=== Begin Enclosure ===

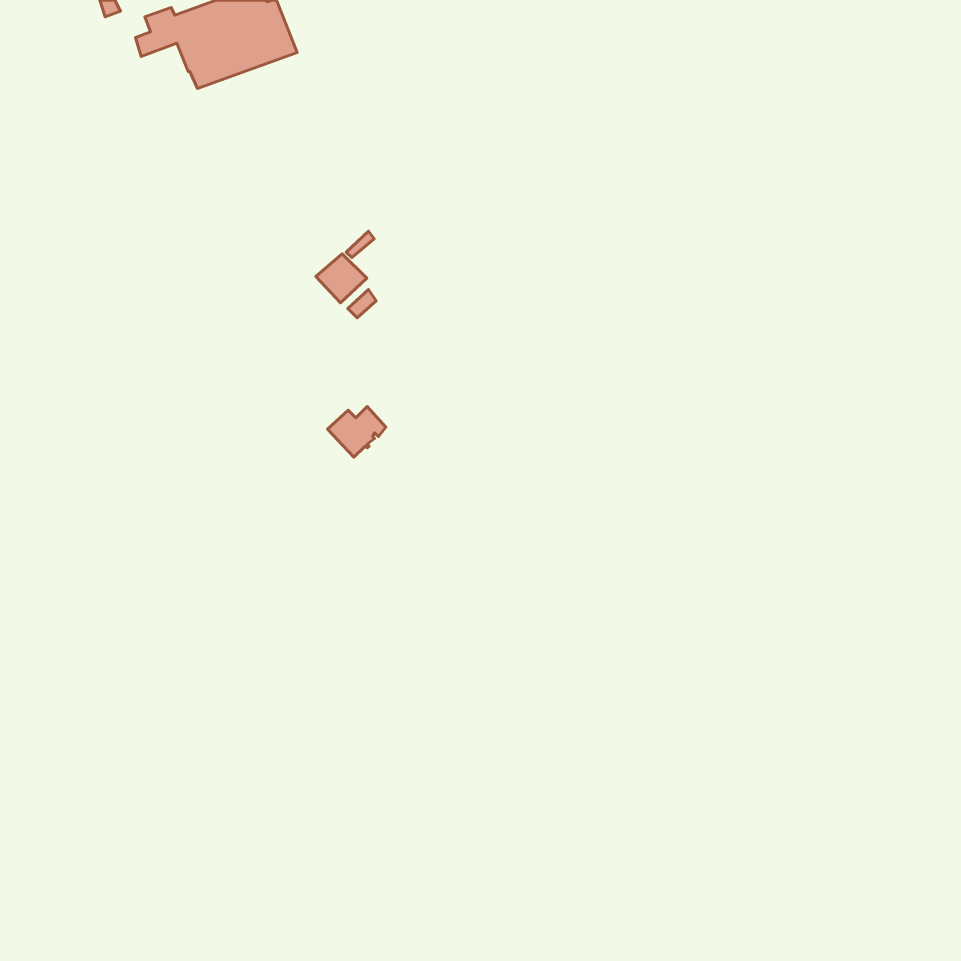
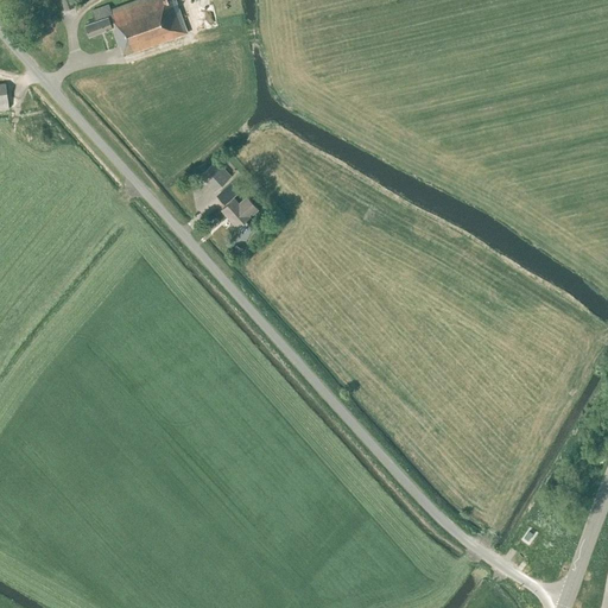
building: [328,407,386,457] -> [221,196,258,228]

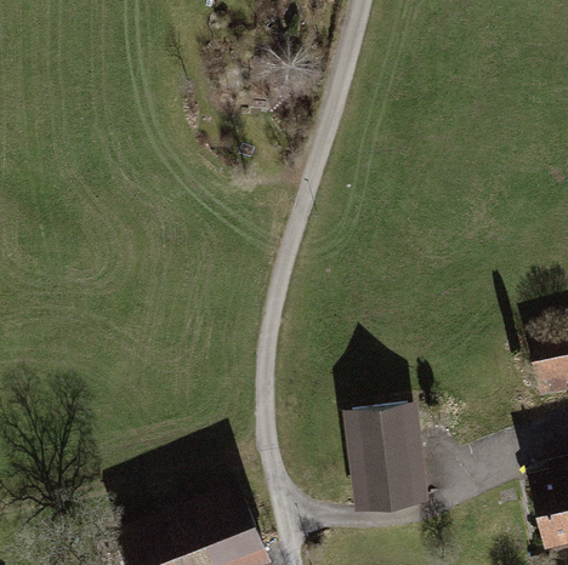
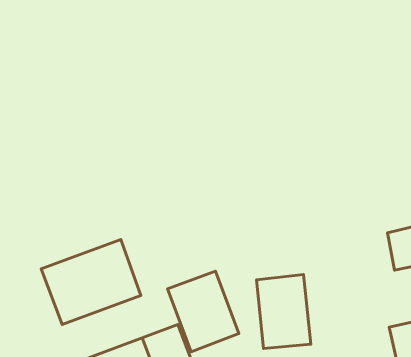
building: none -> [41,240,141,324]
building: none -> [168,271,239,352]

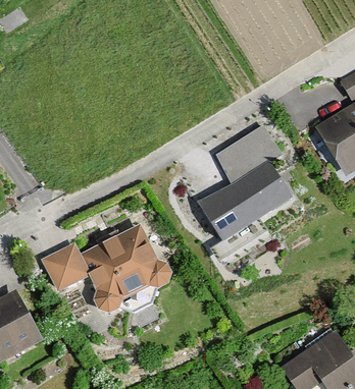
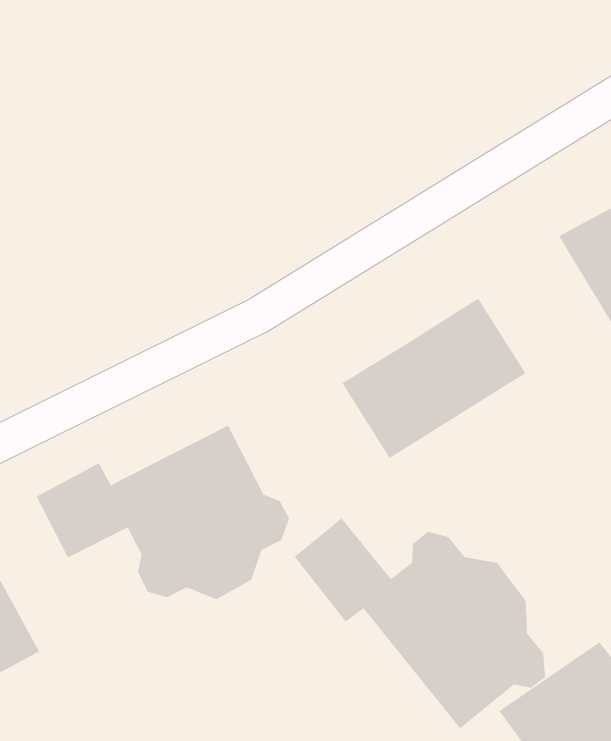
building: [213,121,283,181] -> none
building: none -> [294,518,546,729]

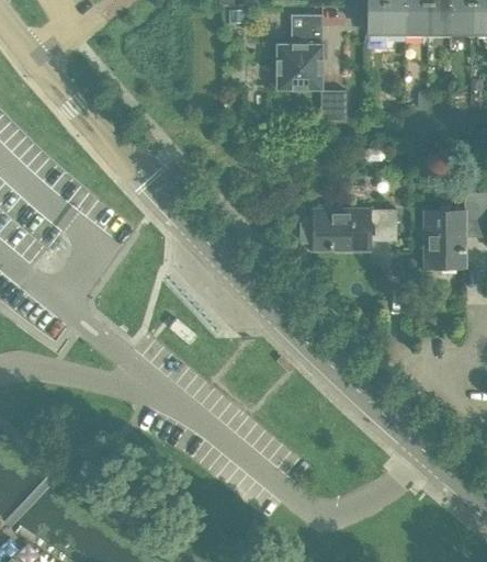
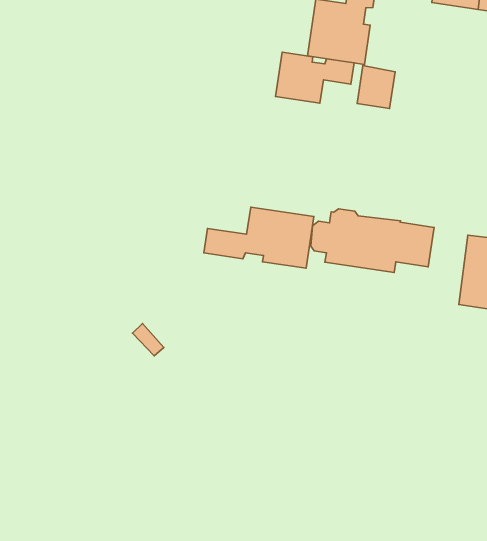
building: none -> [276,52,354,103]
building: none -> [204,207,314,268]

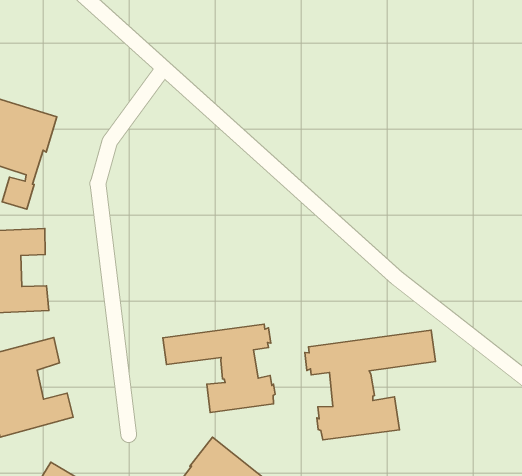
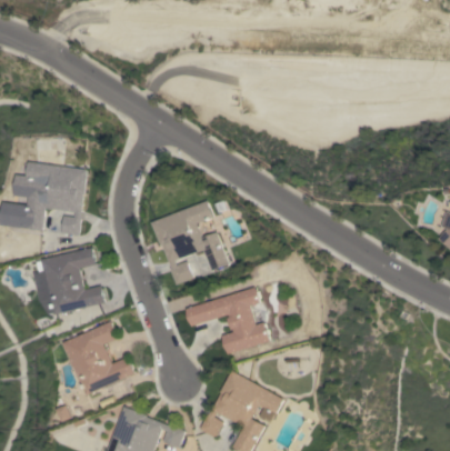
building: none -> [150,201,227,285]
building: [305,330,435,440] -> none

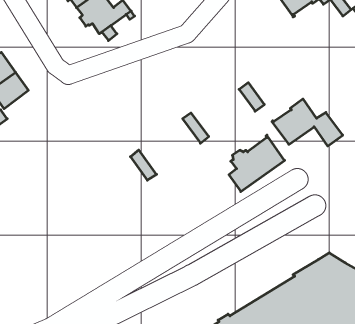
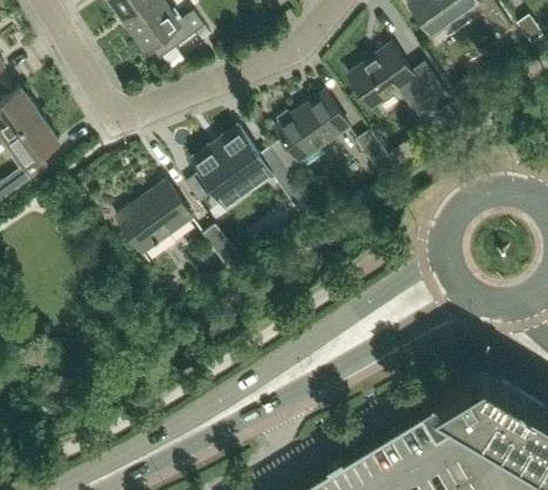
building: none -> [193,128,265,196]
building: [272,99,343,146] -> [348,44,448,111]
building: none -> [116,182,193,255]
building: [229,135,285,192] -> [272,92,351,171]

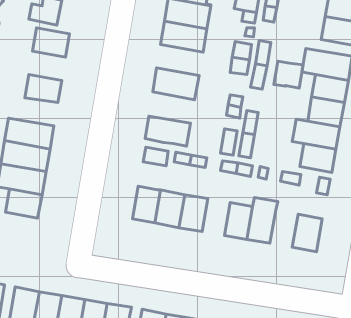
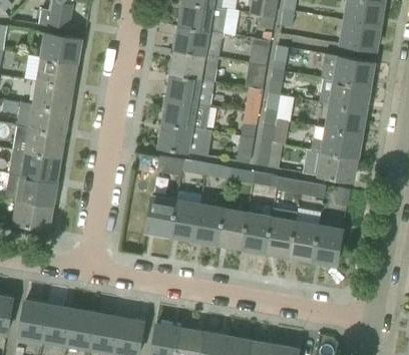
building: none -> [170,50,219,82]
building: none -> [38,57,76,87]
building: [274,61,303,88] -> [264,94,294,122]
building: none -> [162,99,210,131]
building: none -> [17,102,68,134]
building: none -> [218,210,247,248]
building: none -> [288,222,317,260]

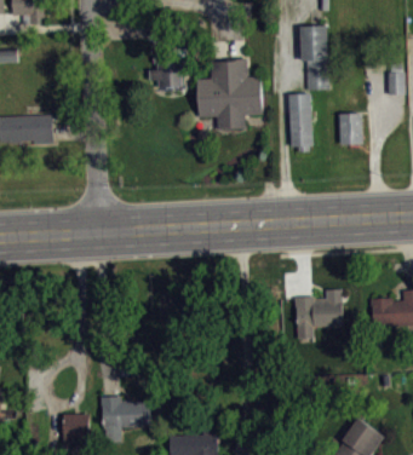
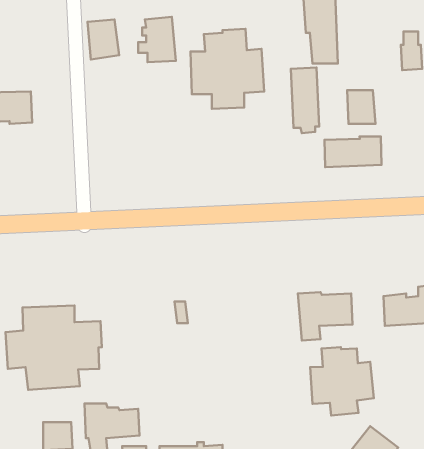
building: none -> [87,19,119,59]
building: none -> [325,136,382,167]
building: none -> [6,305,102,390]
building: none -> [310,347,374,415]

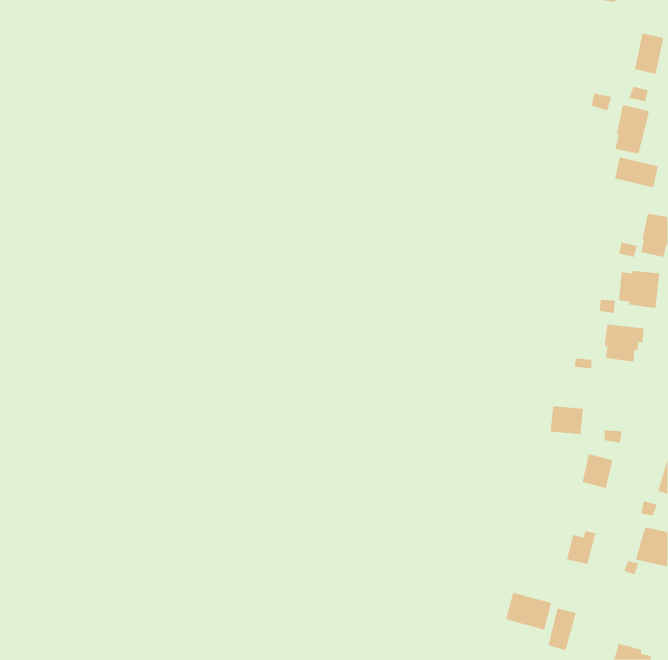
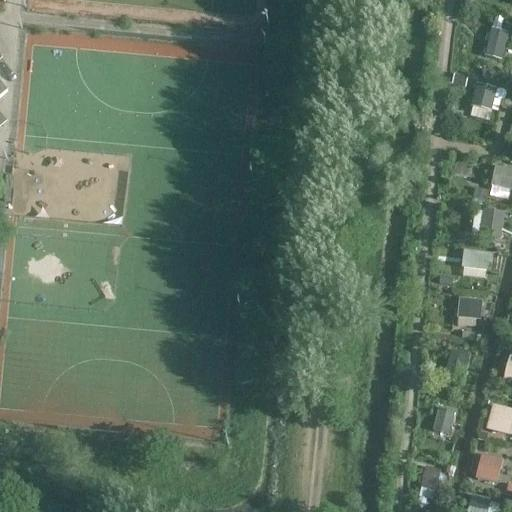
building: [615,156,658,188] -> none
building: [550,406,584,434] -> [457,296,483,318]
building: none -> [475,452,503,482]
building: [505,592,552,631] -> none

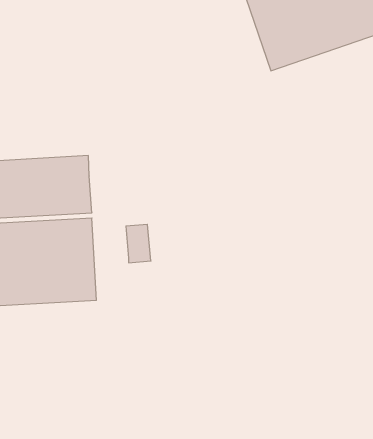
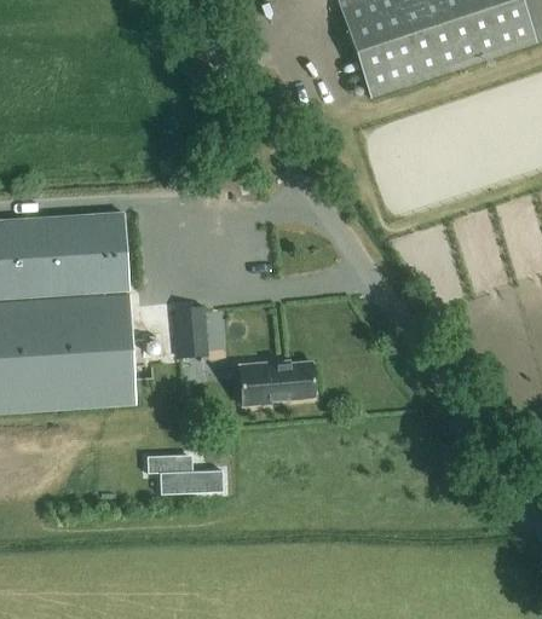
building: none -> [240,360,315,404]
building: none -> [146,453,223,493]

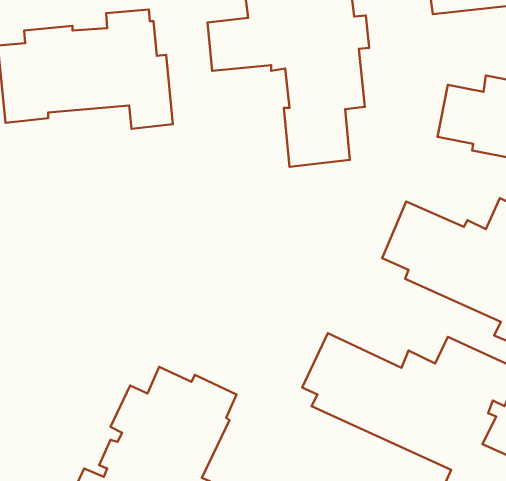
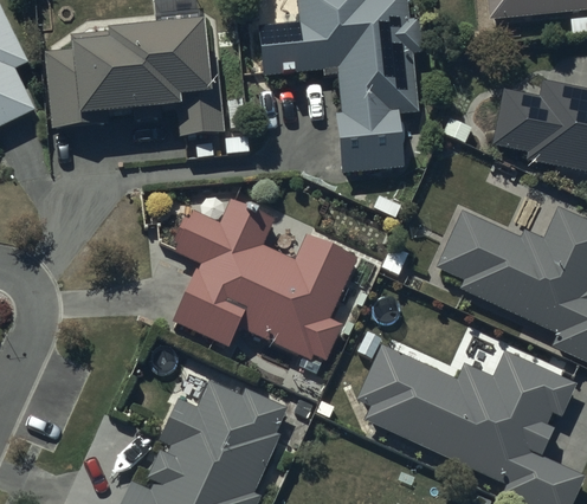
building: none -> [170,199,356,361]

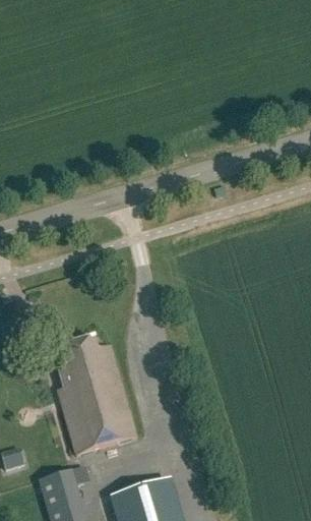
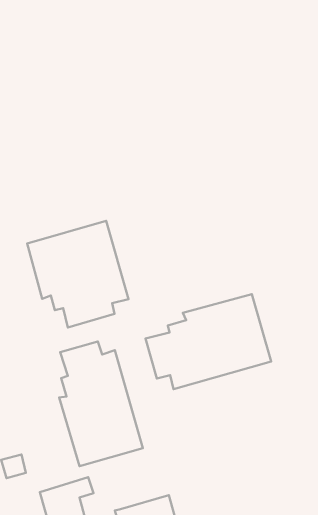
building: none -> [27,221,129,327]
building: none -> [146,294,271,389]

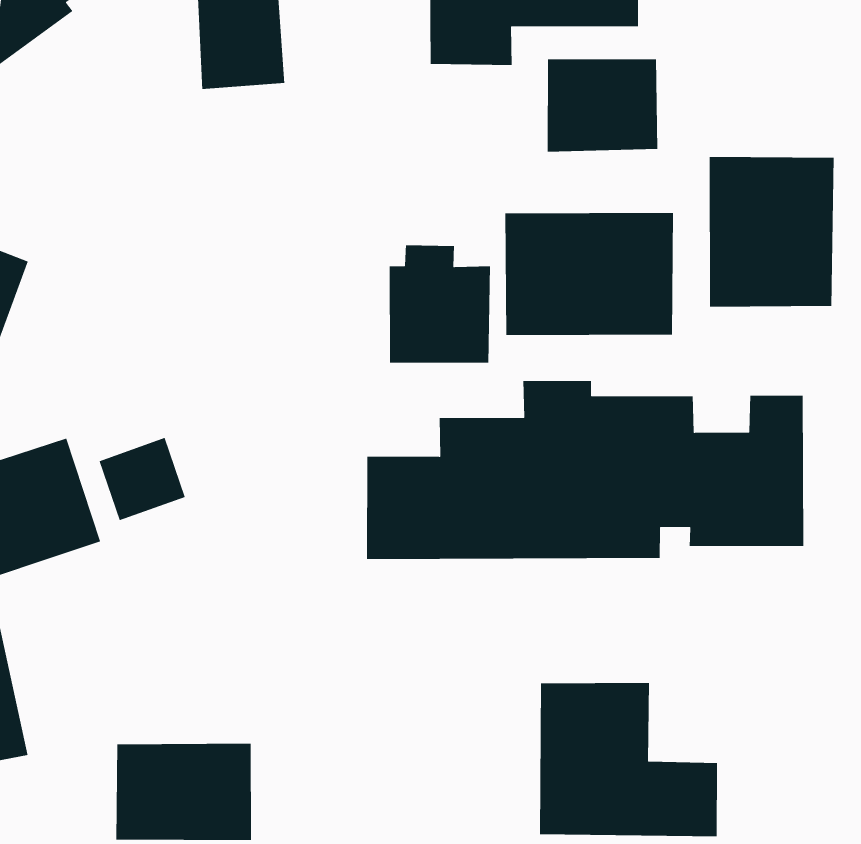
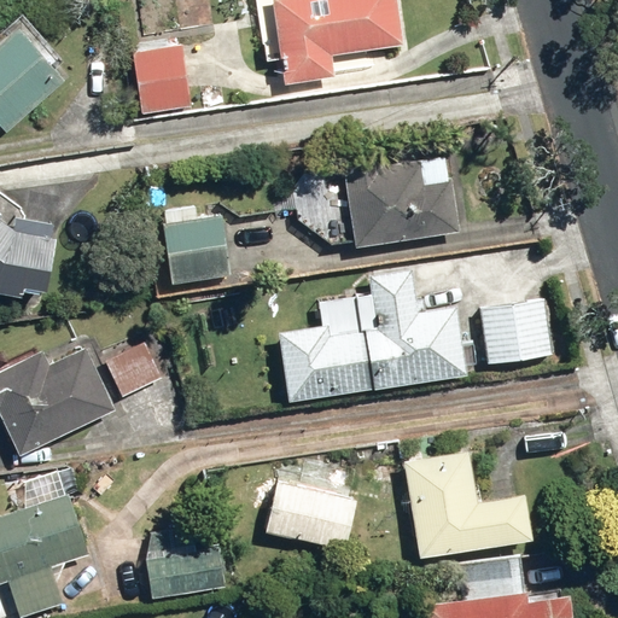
building: [547,59,658,152] -> none
building: [709,156,834,307] -> none
building: [389,244,491,364] -> [159,206,231,286]
building: none -> [262,465,360,550]

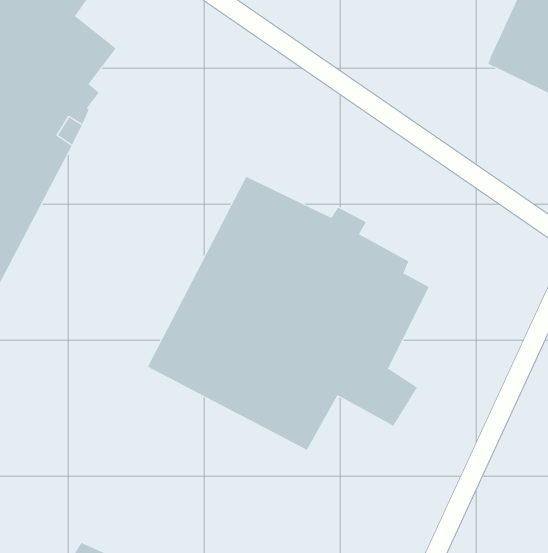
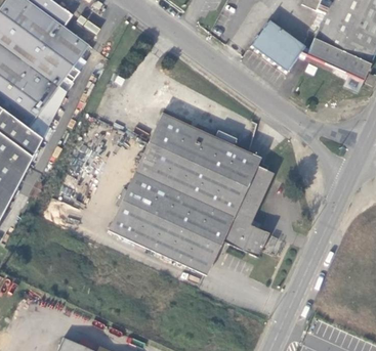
building: none -> [254,18,306,68]

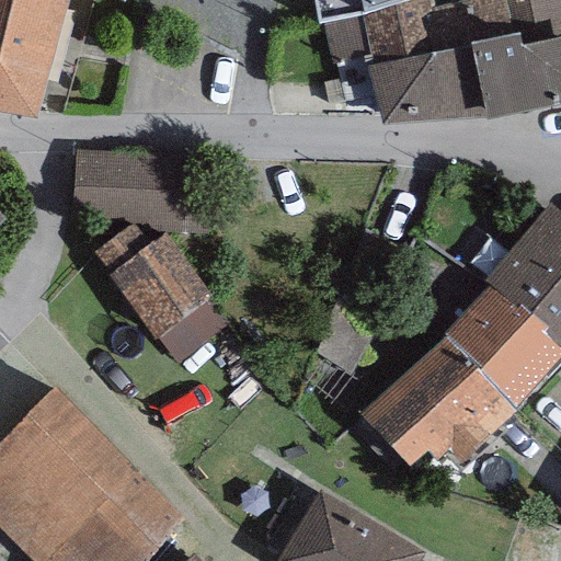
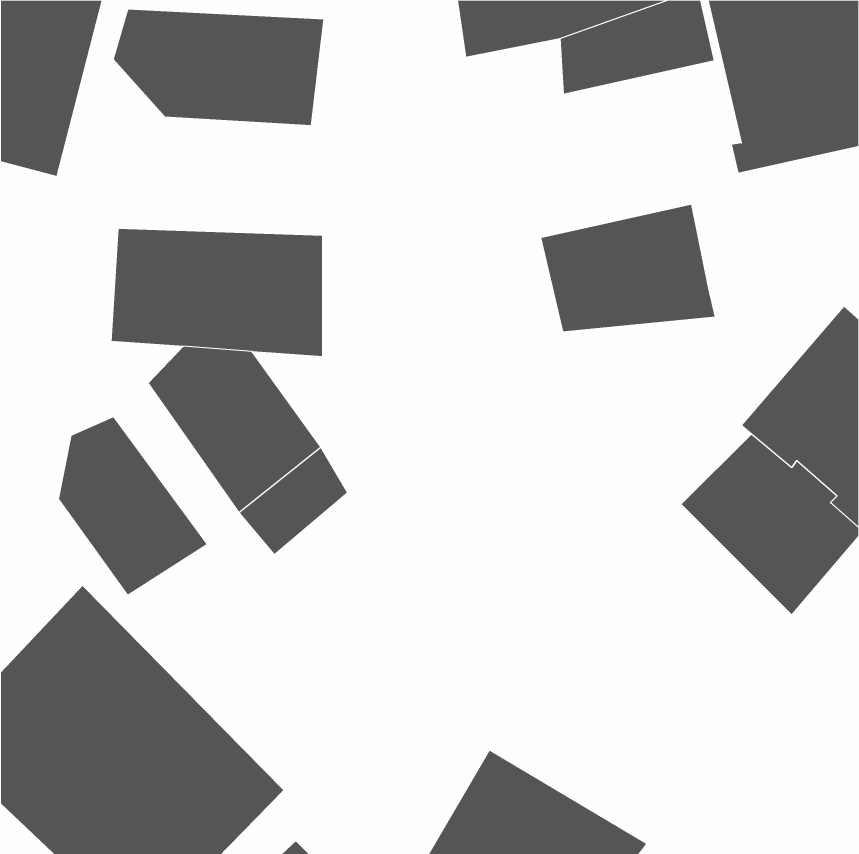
building: none -> [113,9,324,126]
building: [367,43,481,126] -> [541,204,715,332]
building: none -> [59,417,208,596]
building: [362,336,514,465] -> none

=== End Enclosure ===

## Your objective
Write out, with no pictures, only the lines from the line containing "building: none -> [276,52,354,103]" through the last line of the listing above, exactly and with both ends included.

## Answer area
building: none -> [276,52,354,103]
building: none -> [204,207,314,268]

building: none -> [150,201,227,285]
building: [305,330,435,440] -> none

building: none -> [193,128,265,196]
building: [272,99,343,146] -> [348,44,448,111]
building: none -> [116,182,193,255]
building: [229,135,285,192] -> [272,92,351,171]

building: none -> [170,50,219,82]
building: none -> [38,57,76,87]
building: [274,61,303,88] -> [264,94,294,122]
building: none -> [162,99,210,131]
building: none -> [17,102,68,134]
building: none -> [218,210,247,248]
building: none -> [288,222,317,260]

building: none -> [87,19,119,59]
building: none -> [325,136,382,167]
building: none -> [6,305,102,390]
building: none -> [310,347,374,415]

building: [615,156,658,188] -> none
building: [550,406,584,434] -> [457,296,483,318]
building: none -> [475,452,503,482]
building: [505,592,552,631] -> none

building: none -> [240,360,315,404]
building: none -> [146,453,223,493]

building: none -> [170,199,356,361]

building: none -> [27,221,129,327]
building: none -> [146,294,271,389]

building: [547,59,658,152] -> none
building: [709,156,834,307] -> none
building: [389,244,491,364] -> [159,206,231,286]
building: none -> [262,465,360,550]

building: none -> [254,18,306,68]

building: none -> [113,9,324,126]
building: [367,43,481,126] -> [541,204,715,332]
building: none -> [59,417,208,596]
building: [362,336,514,465] -> none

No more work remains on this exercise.